_RECORDED DATA_:
- - -

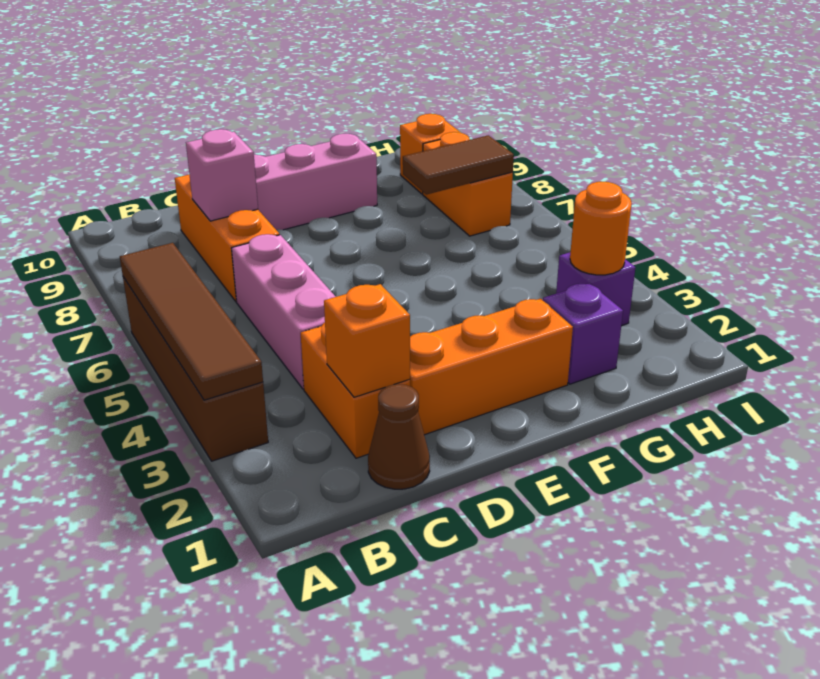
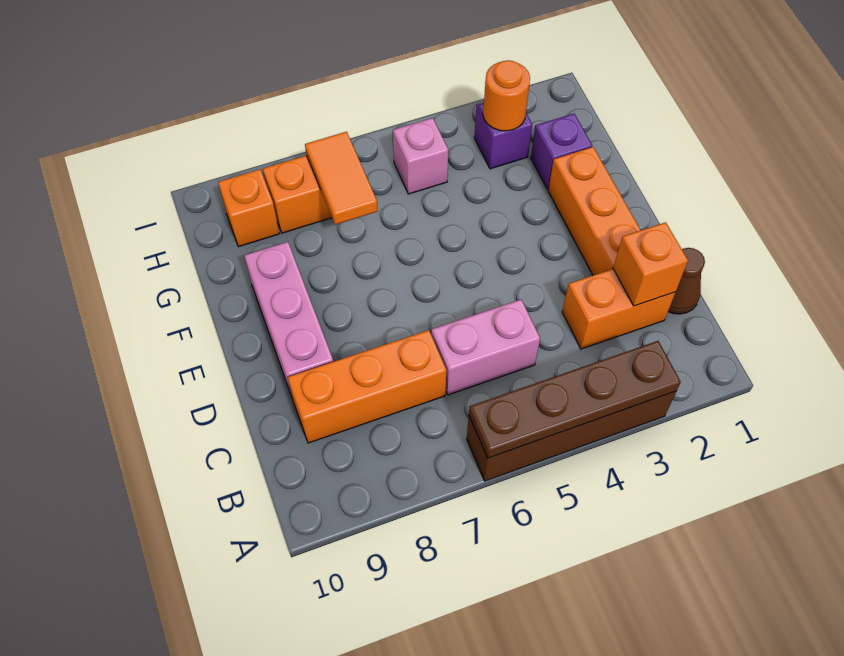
brown tile A3:A6 level 2 -> brown plate A3:A6 level 2
pink brick C4:C6 level 1 -> pink brick C5:C6 level 1
pink brick C8 level 2 -> pink brick H5 level 1
brown tile G7:H7 level 2 -> orange tile G7:H7 level 2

- - -

Please copy out each line of the material that contains the string "brown".

_RESULT BELOW_:
brown tile A3:A6 level 2 -> brown plate A3:A6 level 2
brown tile G7:H7 level 2 -> orange tile G7:H7 level 2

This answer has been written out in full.